● Data supplied

----

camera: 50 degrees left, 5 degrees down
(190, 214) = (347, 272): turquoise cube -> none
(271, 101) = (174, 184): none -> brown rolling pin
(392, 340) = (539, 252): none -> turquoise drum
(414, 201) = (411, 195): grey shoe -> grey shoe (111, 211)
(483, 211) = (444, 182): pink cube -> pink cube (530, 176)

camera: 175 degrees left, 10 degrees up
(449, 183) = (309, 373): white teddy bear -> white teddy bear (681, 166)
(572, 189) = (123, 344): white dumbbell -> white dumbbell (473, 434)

----

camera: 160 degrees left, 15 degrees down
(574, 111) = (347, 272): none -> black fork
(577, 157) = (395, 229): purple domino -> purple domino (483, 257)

----

● Exercise goal
The answer must be every line of the data that contains the word "down".

● Response to this exercise
camera: 50 degrees left, 5 degrees down
camera: 160 degrees left, 15 degrees down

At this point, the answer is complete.